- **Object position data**
■ ■ ■

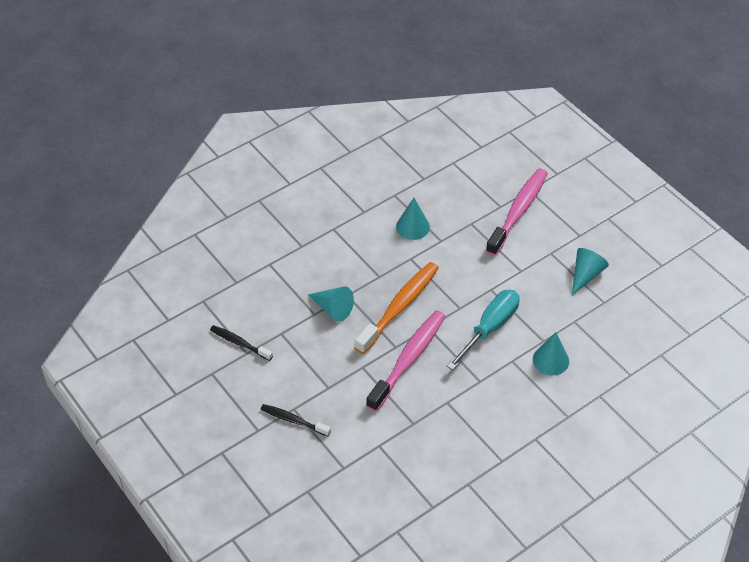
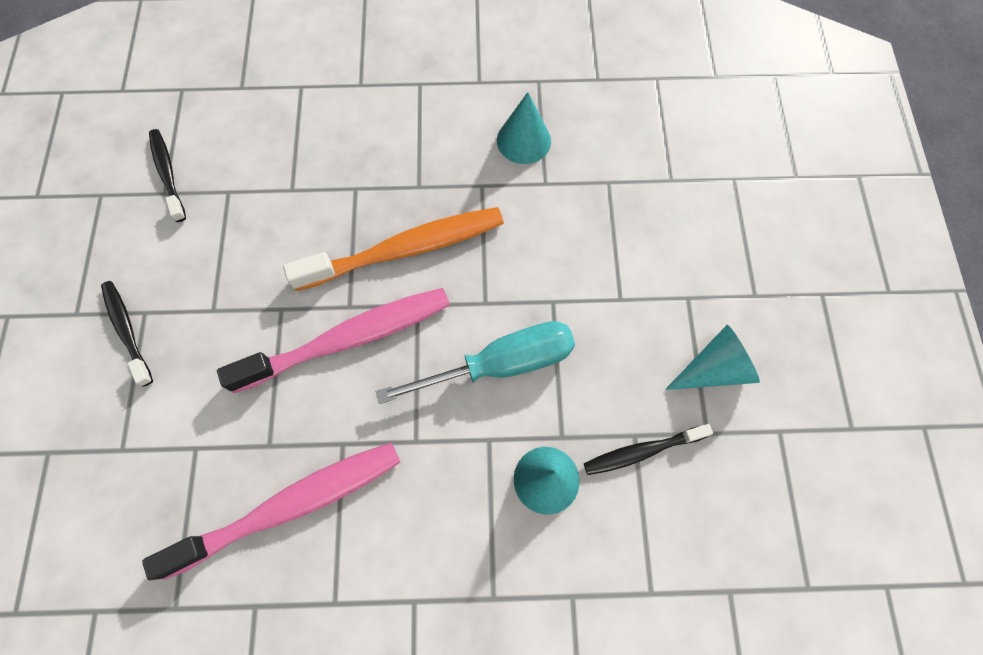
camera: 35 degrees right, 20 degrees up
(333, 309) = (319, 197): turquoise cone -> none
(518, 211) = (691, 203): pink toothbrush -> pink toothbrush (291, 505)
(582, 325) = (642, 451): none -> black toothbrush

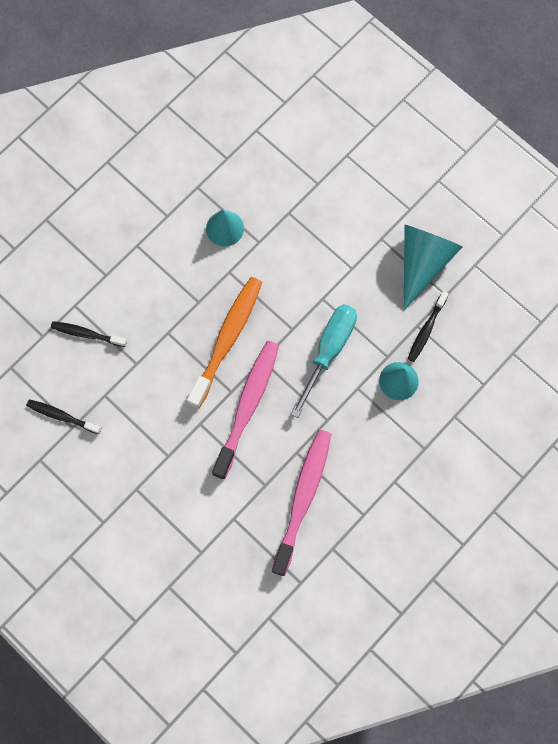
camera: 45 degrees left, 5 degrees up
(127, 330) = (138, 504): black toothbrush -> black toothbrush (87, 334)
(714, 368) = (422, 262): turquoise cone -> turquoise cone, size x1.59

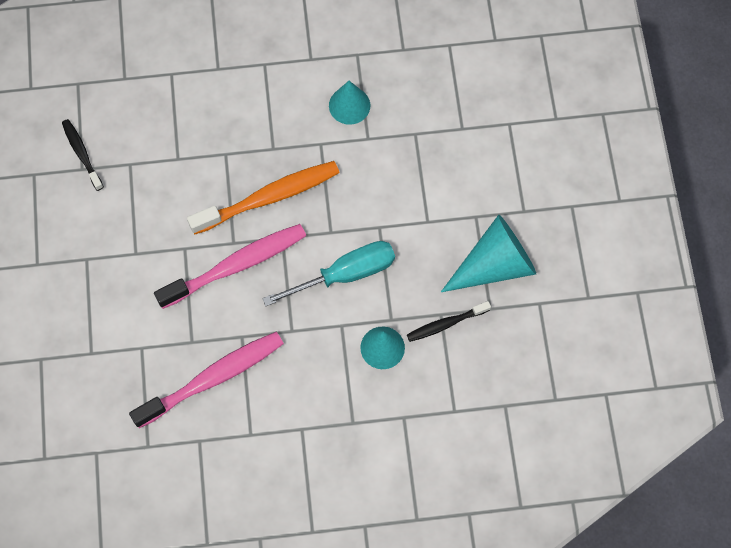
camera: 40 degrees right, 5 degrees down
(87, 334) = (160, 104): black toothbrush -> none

■ ■ ■

- **Problem to solve**
Filter the entries above down to the lines that contain "turquoise".

- **Result for this exercise**
(333, 309) = (319, 197): turquoise cone -> none
(714, 368) = (422, 262): turquoise cone -> turquoise cone, size x1.59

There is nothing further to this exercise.